Problem description — All of the data below must be reproduced word for word, but without its images.

Data segment —
^^^^^^^^

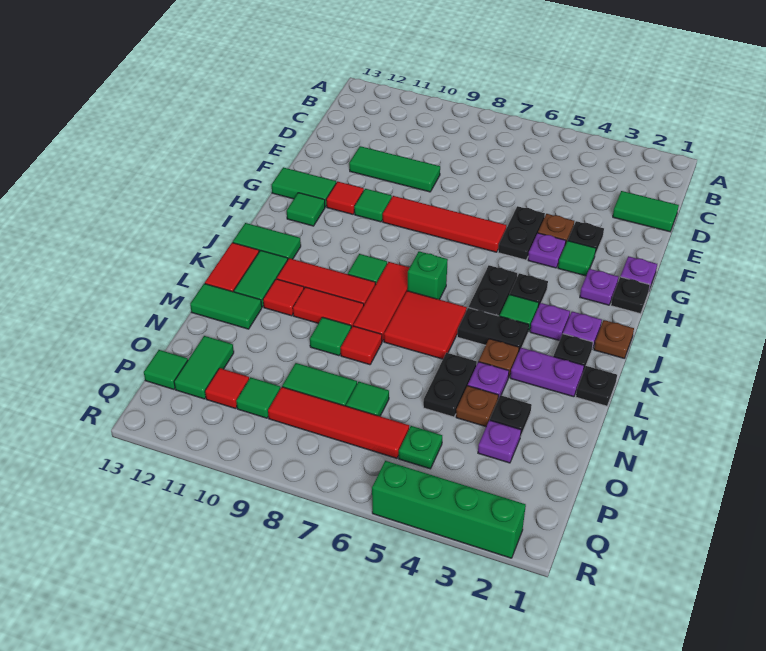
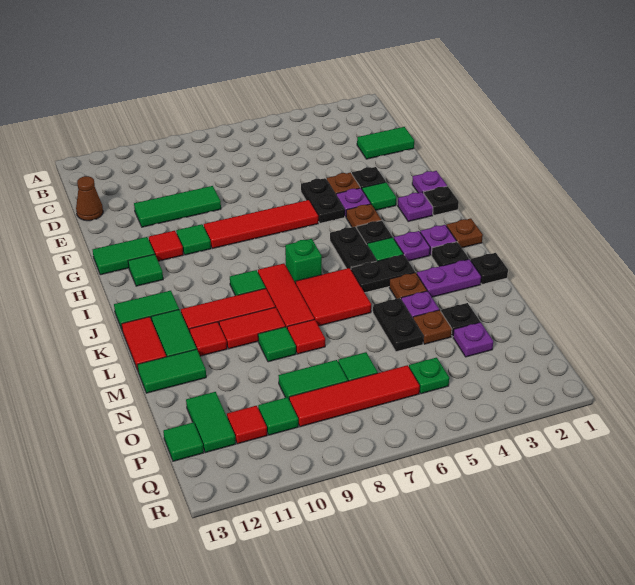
none -> brown cone D13 level 1
none -> brown plate H4 level 1
green brick R2:R5 level 1 -> none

^^^^^^^^

Problem solution —
none -> brown cone D13 level 1
none -> brown plate H4 level 1
green brick R2:R5 level 1 -> none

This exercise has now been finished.